## PROBLEM TO SOLVE
An exact copy of every entry is needed, with no images.

Object class coordinate lists
-- Opening Marker --

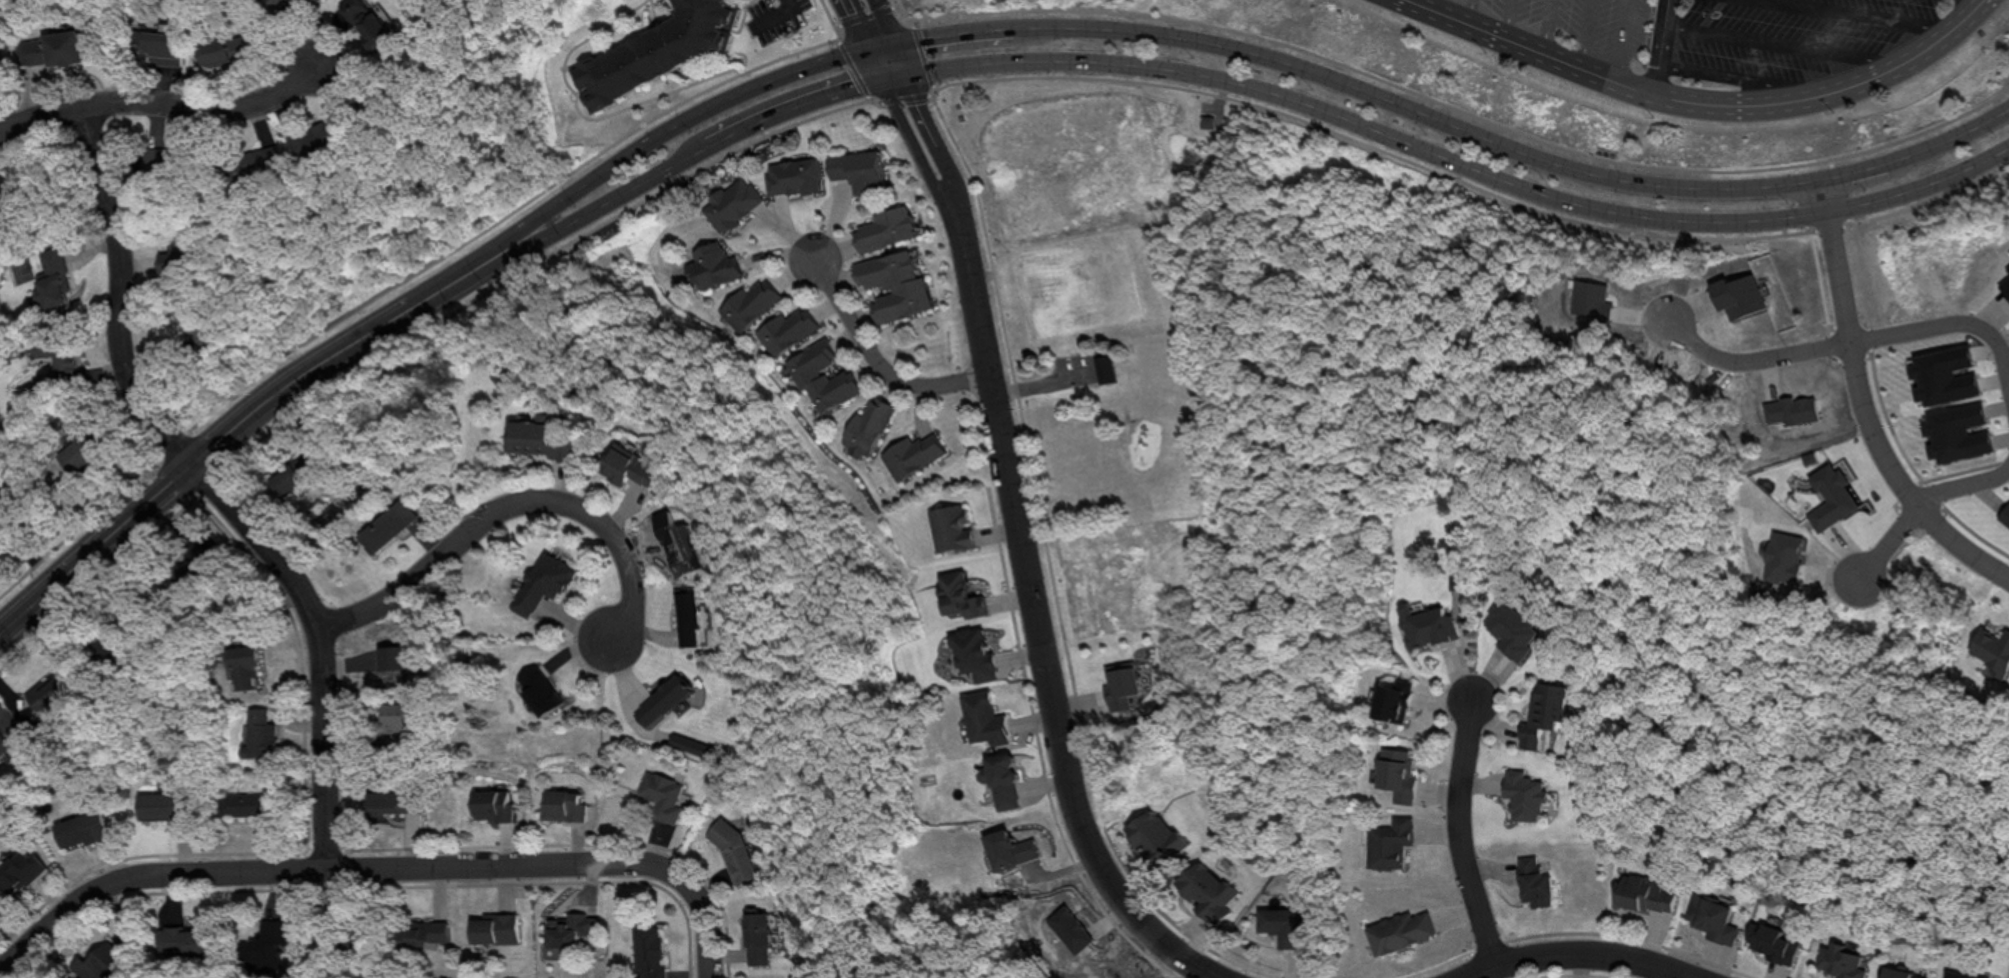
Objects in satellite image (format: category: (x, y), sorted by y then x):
road: (792, 0)
road: (1424, 3)
building: (303, 5)
road: (1465, 10)
road: (1872, 12)
road: (1506, 18)
building: (366, 22)
parking lot: (1581, 24)
road: (1543, 25)
road: (1582, 33)
road: (886, 35)
road: (1167, 36)
parking lot: (1784, 37)
road: (857, 38)
road: (1618, 39)
road: (1784, 40)
traffic signals: (890, 43)
road: (1658, 45)
road: (1529, 47)
traffic signals: (863, 49)
building: (51, 50)
building: (159, 50)
building: (655, 50)
building: (221, 53)
road: (1076, 61)
traffic signals: (903, 70)
road: (1721, 73)
traffic signals: (877, 76)
road: (1825, 89)
road: (163, 103)
road: (944, 119)
building: (856, 168)
road: (953, 176)
road: (931, 181)
building: (6, 186)
road: (1918, 186)
building: (882, 227)
building: (712, 263)
building: (50, 279)
building: (891, 284)
building: (749, 303)
road: (1948, 323)
building: (786, 329)
park: (1237, 335)
building: (62, 359)
road: (875, 360)
road: (1752, 360)
building: (1104, 370)
building: (820, 376)
road: (1862, 406)
building: (865, 431)
building: (535, 440)
building: (76, 452)
building: (909, 455)
building: (625, 469)
road: (178, 473)
building: (283, 480)
road: (1962, 484)
road: (210, 487)
road: (504, 507)
road: (1040, 515)
building: (2004, 515)
building: (948, 527)
building: (388, 528)
road: (1888, 541)
building: (537, 583)
building: (958, 594)
building: (687, 618)
building: (1426, 623)
building: (971, 653)
road: (1044, 664)
building: (242, 671)
building: (1120, 683)
building: (537, 690)
building: (661, 699)
building: (1389, 702)
building: (1541, 713)
building: (981, 717)
building: (393, 725)
building: (257, 731)
building: (3, 745)
building: (1396, 772)
building: (1001, 780)
building: (1521, 794)
building: (661, 795)
building: (390, 802)
building: (164, 803)
building: (248, 805)
building: (560, 805)
building: (492, 807)
building: (80, 834)
road: (1456, 834)
building: (1387, 842)
building: (1008, 848)
building: (731, 851)
building: (1165, 854)
road: (380, 866)
building: (18, 871)
building: (1533, 881)
building: (1204, 890)
building: (1640, 893)
building: (1709, 918)
building: (1279, 927)
building: (491, 929)
building: (568, 929)
building: (423, 930)
building: (1399, 931)
building: (755, 938)
building: (268, 939)
building: (1772, 944)
building: (647, 951)
road: (1576, 953)
building: (1838, 963)
building: (1897, 974)
building: (1959, 975)

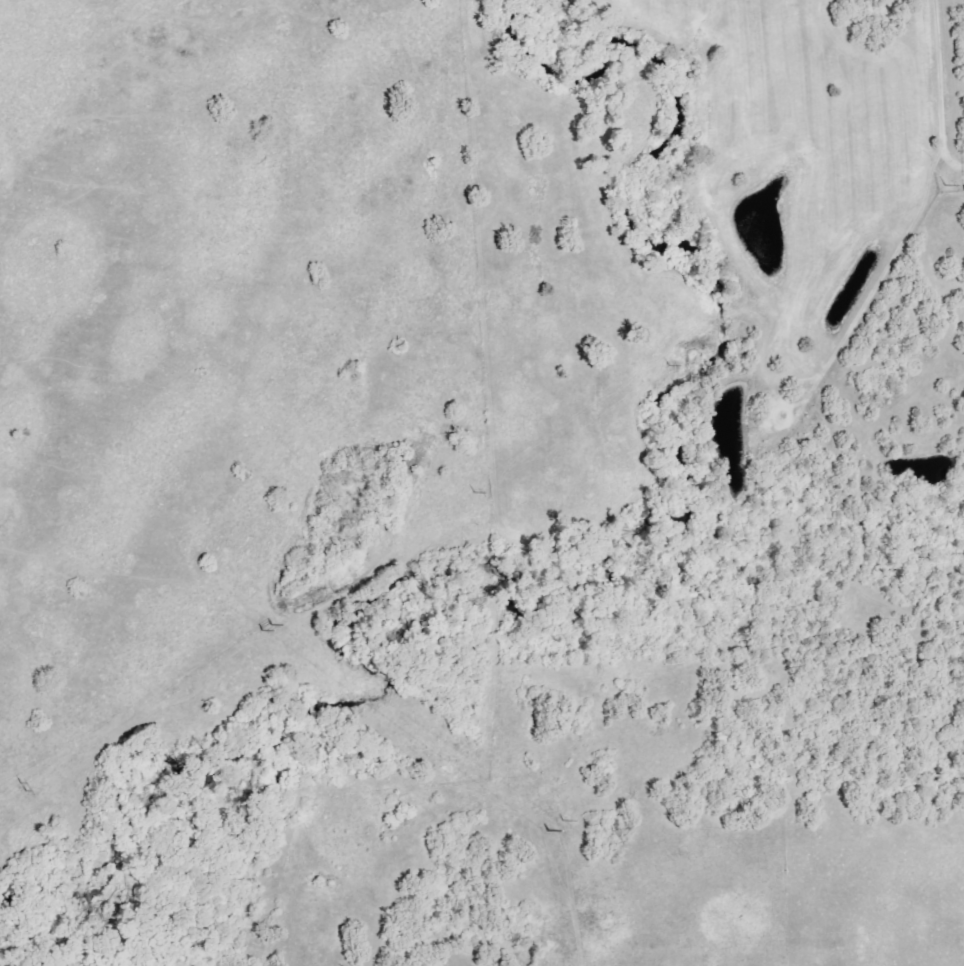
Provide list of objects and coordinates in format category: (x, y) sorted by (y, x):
road: (940, 79)
power tower: (943, 186)
power tower: (668, 366)
power tower: (473, 493)
power tower: (272, 624)
power tower: (265, 629)
power tower: (20, 788)
power tower: (563, 819)
power tower: (548, 831)

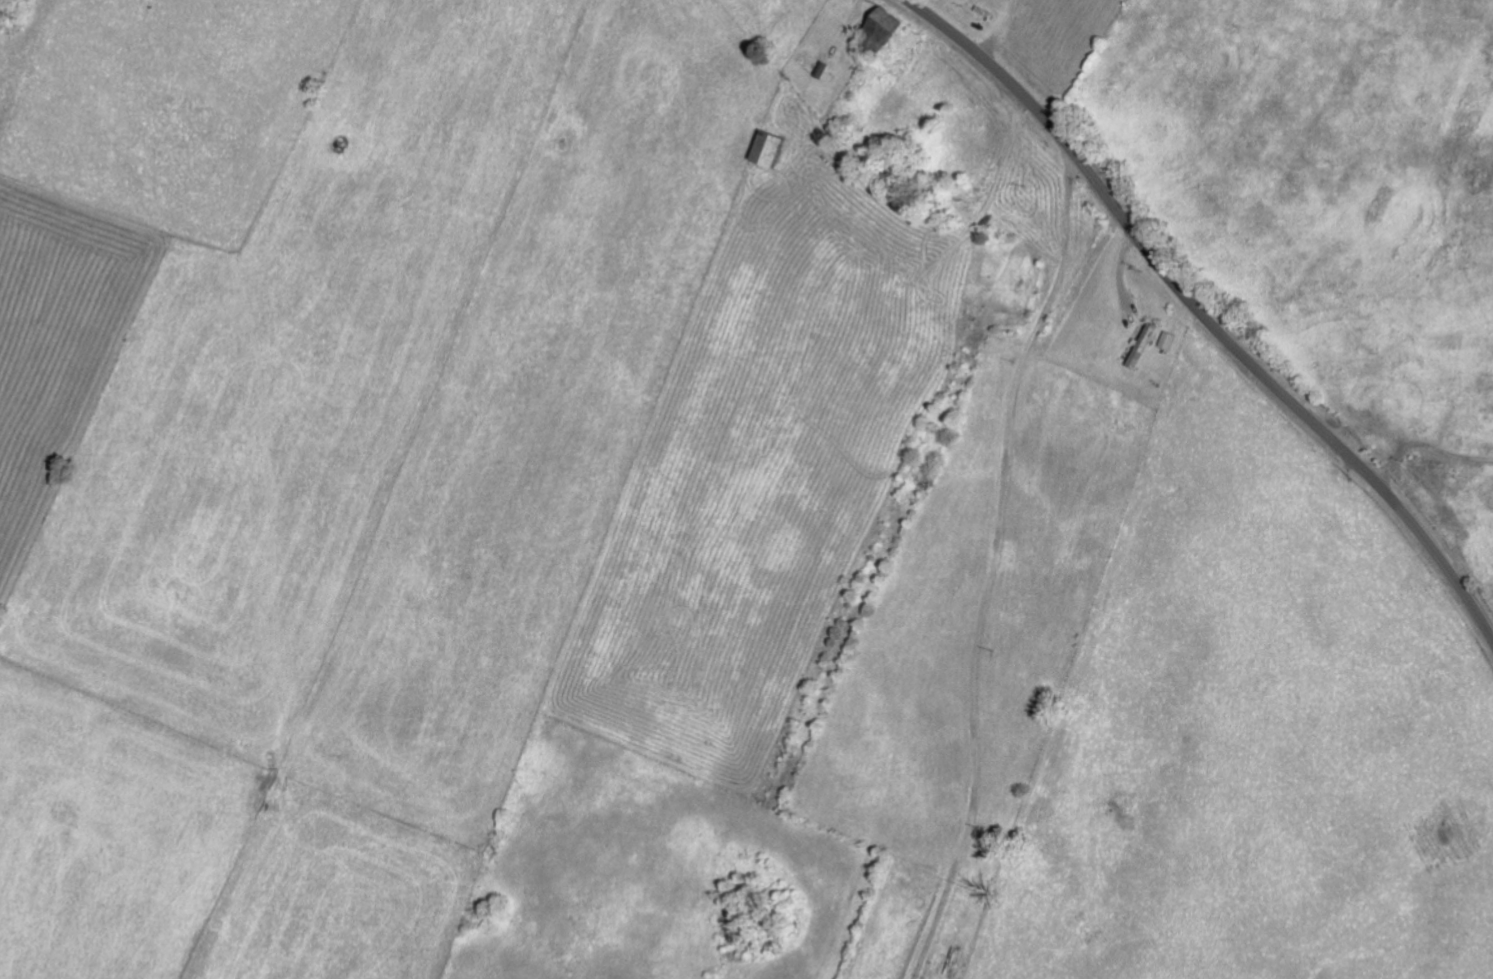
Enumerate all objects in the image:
building: (878, 26)
building: (764, 148)
road: (1204, 317)
building: (1165, 340)
building: (1139, 345)

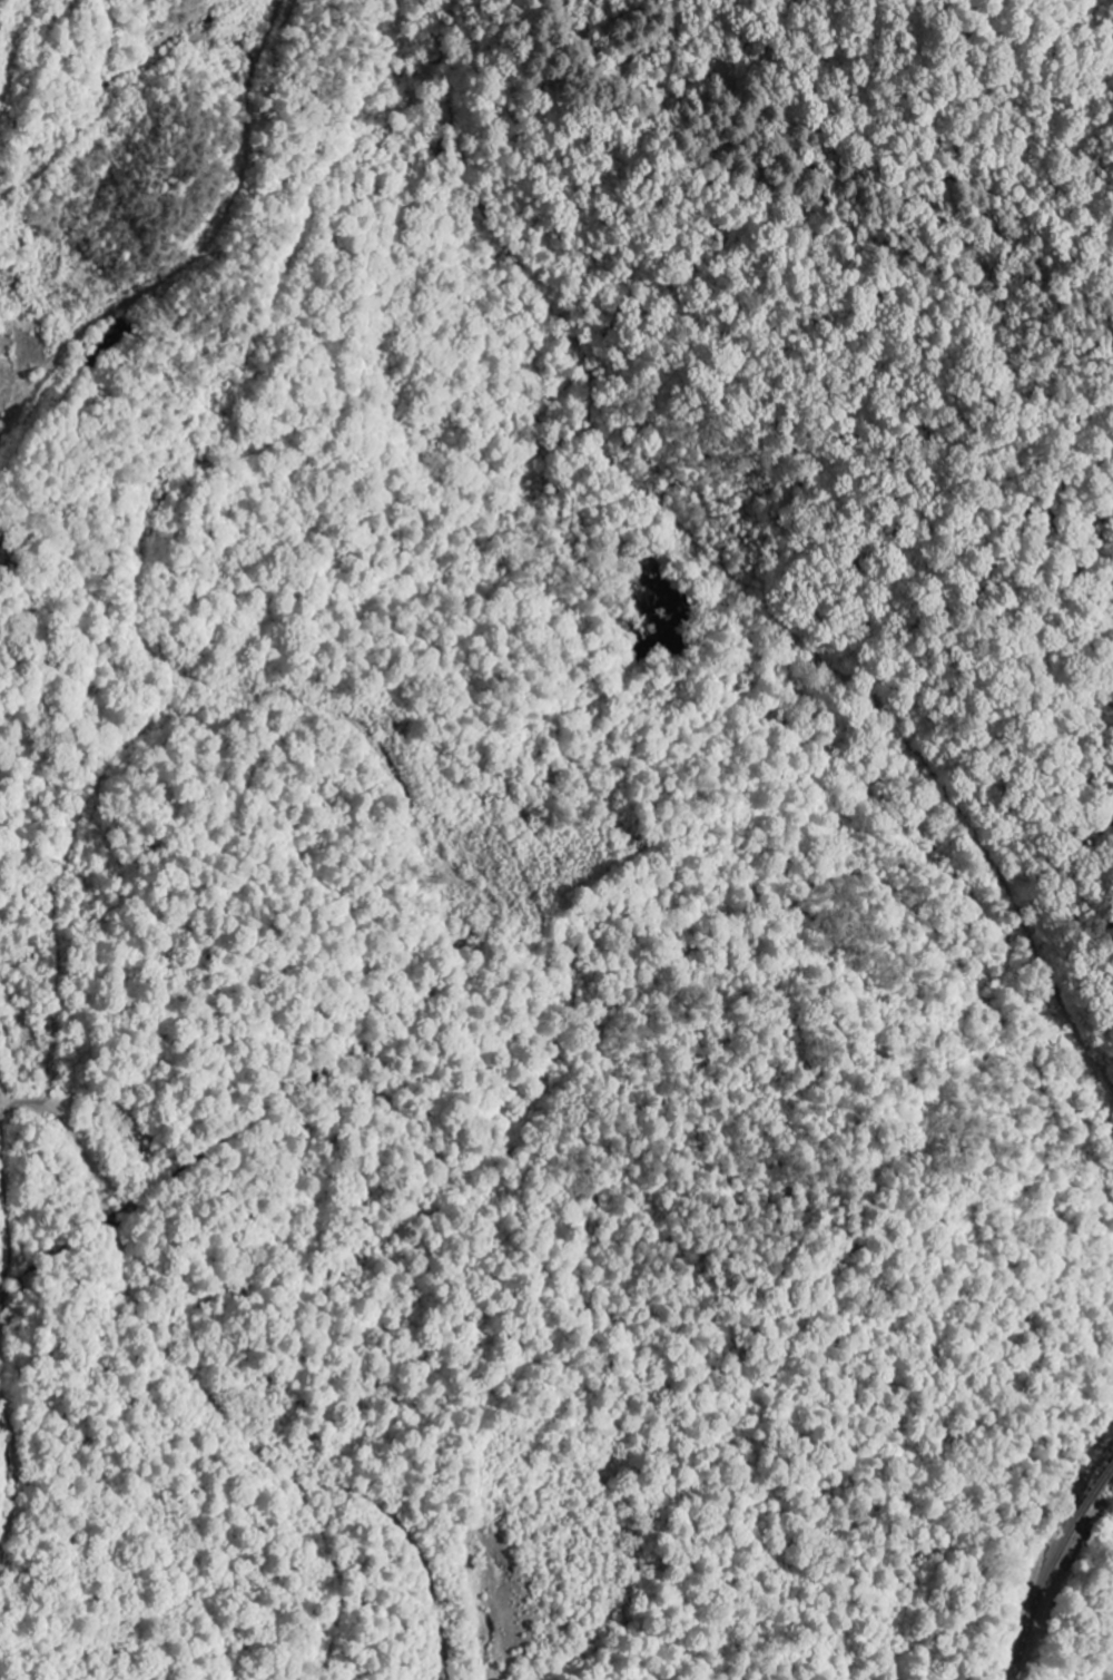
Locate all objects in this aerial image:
road: (248, 140)
road: (1, 1107)
road: (0, 1332)
road: (153, 1336)
road: (16, 1459)
railway: (1094, 1487)
railway: (1039, 1594)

-- Closing Marker --

## ANSWER TO THIS EXERCISE
Objects in satellite image (format: category: (x, y), sorted by y then x):
road: (792, 0)
road: (1424, 3)
building: (303, 5)
road: (1465, 10)
road: (1872, 12)
road: (1506, 18)
building: (366, 22)
parking lot: (1581, 24)
road: (1543, 25)
road: (1582, 33)
road: (886, 35)
road: (1167, 36)
parking lot: (1784, 37)
road: (857, 38)
road: (1618, 39)
road: (1784, 40)
traffic signals: (890, 43)
road: (1658, 45)
road: (1529, 47)
traffic signals: (863, 49)
building: (51, 50)
building: (159, 50)
building: (655, 50)
building: (221, 53)
road: (1076, 61)
traffic signals: (903, 70)
road: (1721, 73)
traffic signals: (877, 76)
road: (1825, 89)
road: (163, 103)
road: (944, 119)
building: (856, 168)
road: (953, 176)
road: (931, 181)
building: (6, 186)
road: (1918, 186)
building: (882, 227)
building: (712, 263)
building: (50, 279)
building: (891, 284)
building: (749, 303)
road: (1948, 323)
building: (786, 329)
park: (1237, 335)
building: (62, 359)
road: (875, 360)
road: (1752, 360)
building: (1104, 370)
building: (820, 376)
road: (1862, 406)
building: (865, 431)
building: (535, 440)
building: (76, 452)
building: (909, 455)
building: (625, 469)
road: (178, 473)
building: (283, 480)
road: (1962, 484)
road: (210, 487)
road: (504, 507)
road: (1040, 515)
building: (2004, 515)
building: (948, 527)
building: (388, 528)
road: (1888, 541)
building: (537, 583)
building: (958, 594)
building: (687, 618)
building: (1426, 623)
building: (971, 653)
road: (1044, 664)
building: (242, 671)
building: (1120, 683)
building: (537, 690)
building: (661, 699)
building: (1389, 702)
building: (1541, 713)
building: (981, 717)
building: (393, 725)
building: (257, 731)
building: (3, 745)
building: (1396, 772)
building: (1001, 780)
building: (1521, 794)
building: (661, 795)
building: (390, 802)
building: (164, 803)
building: (248, 805)
building: (560, 805)
building: (492, 807)
building: (80, 834)
road: (1456, 834)
building: (1387, 842)
building: (1008, 848)
building: (731, 851)
building: (1165, 854)
road: (380, 866)
building: (18, 871)
building: (1533, 881)
building: (1204, 890)
building: (1640, 893)
building: (1709, 918)
building: (1279, 927)
building: (491, 929)
building: (568, 929)
building: (423, 930)
building: (1399, 931)
building: (755, 938)
building: (268, 939)
building: (1772, 944)
building: (647, 951)
road: (1576, 953)
building: (1838, 963)
building: (1897, 974)
building: (1959, 975)

Provide list of objects and coordinates in format category: (x, y) sorted by (y, x):
road: (940, 79)
power tower: (943, 186)
power tower: (668, 366)
power tower: (473, 493)
power tower: (272, 624)
power tower: (265, 629)
power tower: (20, 788)
power tower: (563, 819)
power tower: (548, 831)

Enumerate all objects in the image:
building: (878, 26)
building: (764, 148)
road: (1204, 317)
building: (1165, 340)
building: (1139, 345)

Locate all objects in this aerial image:
road: (248, 140)
road: (1, 1107)
road: (0, 1332)
road: (153, 1336)
road: (16, 1459)
railway: (1094, 1487)
railway: (1039, 1594)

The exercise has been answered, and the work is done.